» **Record set**
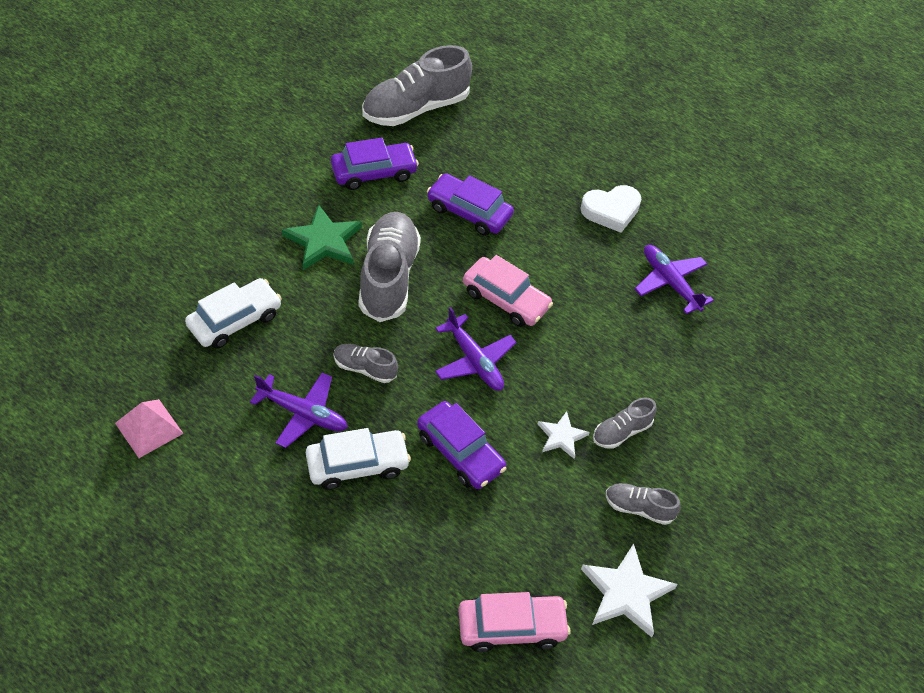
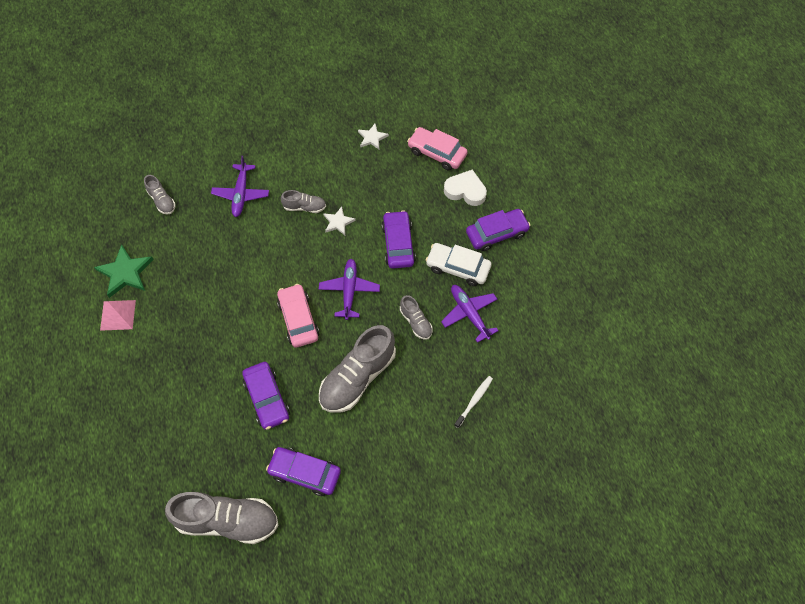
camera: 140 degrees left, 10 degrees up
(149, 428) = (562, 354): pink pyramid -> pink pyramid (118, 315)
(235, 320) = (474, 401): white car -> white toothbrush
(323, 241) = (380, 431): green star -> green star (125, 273)
(334, 545) = (496, 233): none -> purple car
(611, 211) = (175, 344): white heart -> white heart (465, 190)
(626, 592) = (372, 138): white star -> white star, size x0.59
(639, 508) = (331, 168): grey shoe -> grey shoe (162, 200)
(670, 283) = (191, 273): purple plane -> purple plane (241, 194)

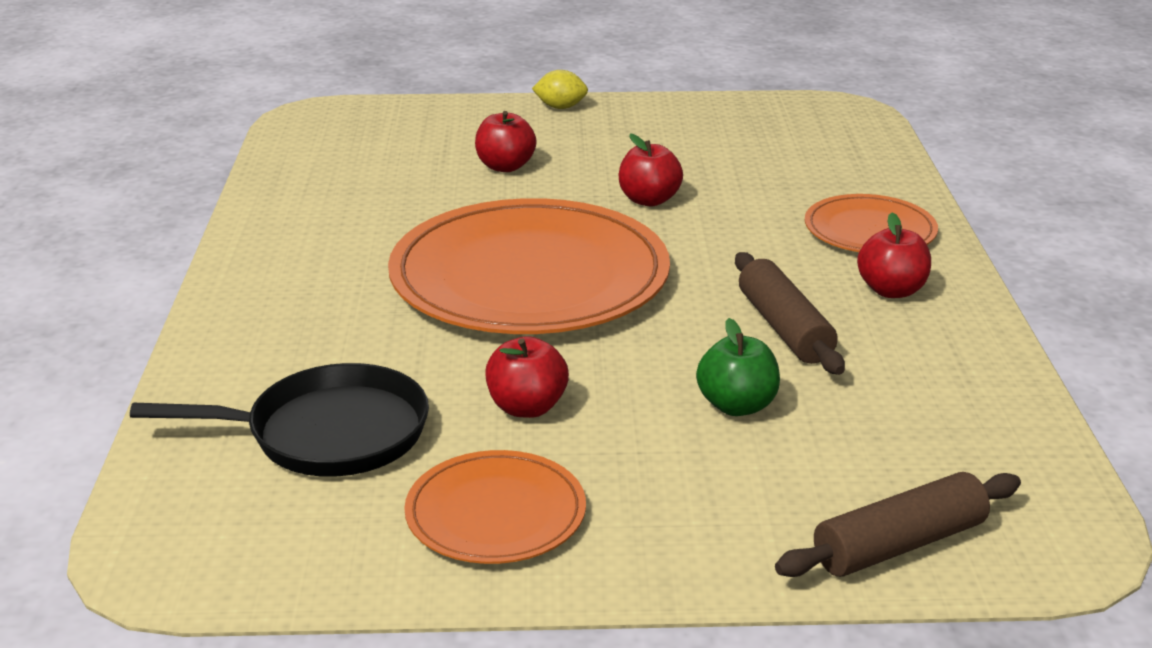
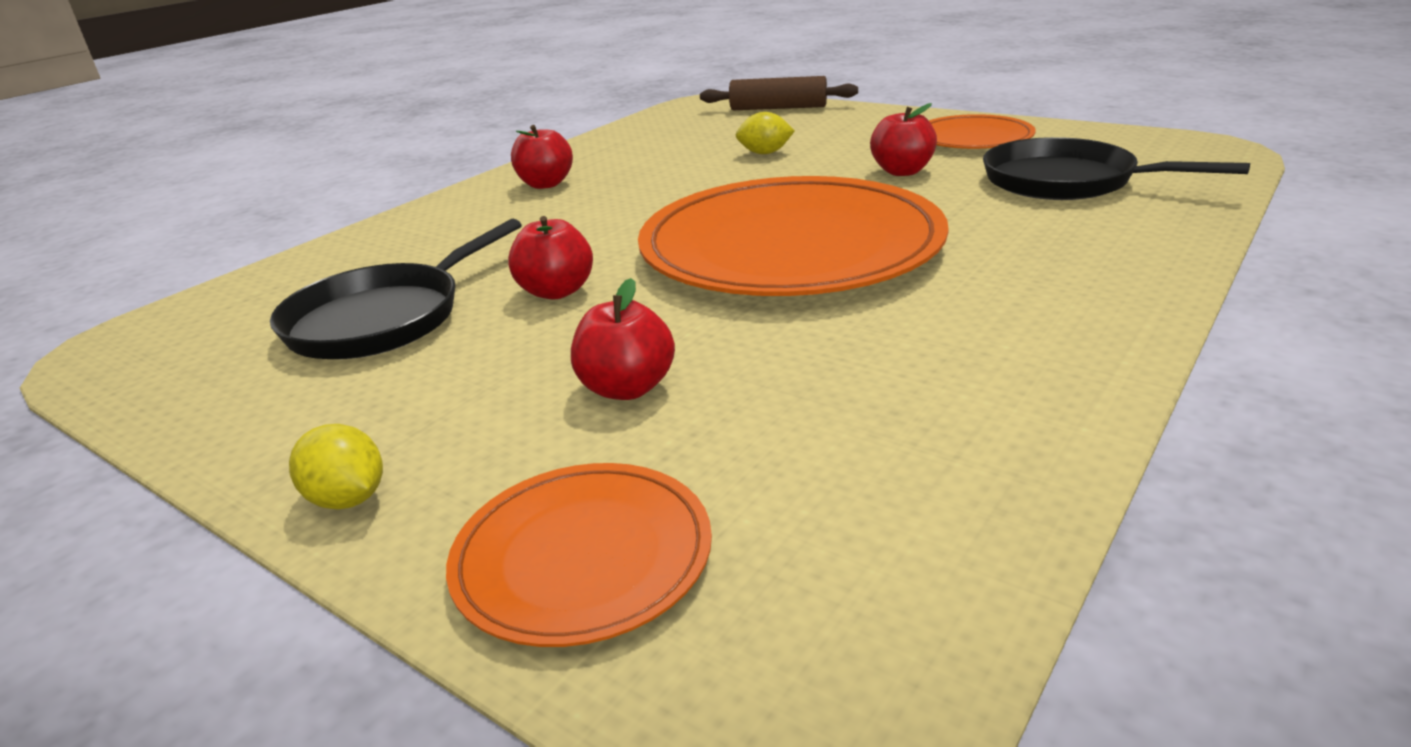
camera: 140 degrees left, 0 degrees up
(726, 159) = (382, 319): none -> black pan
(737, 406) = (765, 153): green apple -> yellow lemon
(784, 328) = (660, 179): brown rolling pin -> none
(870, 230) = (455, 221): orange plate -> orange plate (582, 556)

» **Work task**
Across the whole listing, how many lines contain the string "left"? Give the number and no more.

» **Task output**
2